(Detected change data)
------------------------------------

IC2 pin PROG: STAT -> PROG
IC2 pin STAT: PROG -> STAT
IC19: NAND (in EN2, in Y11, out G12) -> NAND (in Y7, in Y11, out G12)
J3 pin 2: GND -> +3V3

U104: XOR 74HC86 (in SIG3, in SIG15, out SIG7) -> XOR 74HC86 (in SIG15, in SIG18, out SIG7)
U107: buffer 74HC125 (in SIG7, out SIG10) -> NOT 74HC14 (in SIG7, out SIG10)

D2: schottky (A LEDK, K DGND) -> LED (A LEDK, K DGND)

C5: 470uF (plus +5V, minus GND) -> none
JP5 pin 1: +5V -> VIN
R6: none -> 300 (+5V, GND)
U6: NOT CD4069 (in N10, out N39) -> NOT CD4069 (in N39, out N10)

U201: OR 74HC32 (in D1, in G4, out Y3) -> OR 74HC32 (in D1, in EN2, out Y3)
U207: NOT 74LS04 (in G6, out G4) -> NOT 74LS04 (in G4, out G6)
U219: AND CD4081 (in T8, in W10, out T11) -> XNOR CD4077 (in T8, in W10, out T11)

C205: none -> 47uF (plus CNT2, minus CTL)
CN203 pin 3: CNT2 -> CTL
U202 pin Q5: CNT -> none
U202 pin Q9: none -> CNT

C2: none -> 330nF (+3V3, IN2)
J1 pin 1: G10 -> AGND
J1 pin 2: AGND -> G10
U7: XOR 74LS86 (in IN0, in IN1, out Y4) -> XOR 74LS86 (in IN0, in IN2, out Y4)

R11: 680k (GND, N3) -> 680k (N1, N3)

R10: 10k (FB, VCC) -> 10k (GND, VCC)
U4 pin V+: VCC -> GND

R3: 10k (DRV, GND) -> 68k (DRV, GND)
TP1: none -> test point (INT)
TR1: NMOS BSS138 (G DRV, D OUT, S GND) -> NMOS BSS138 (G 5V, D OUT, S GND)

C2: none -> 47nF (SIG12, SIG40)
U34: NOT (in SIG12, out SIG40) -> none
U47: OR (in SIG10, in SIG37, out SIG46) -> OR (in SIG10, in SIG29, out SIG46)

------------------------------------

WORK REQUEST
Scan the records above for the string "STAT", and copy every line where it turns up.

SOLVED PROBLEM
IC2 pin PROG: STAT -> PROG
IC2 pin STAT: PROG -> STAT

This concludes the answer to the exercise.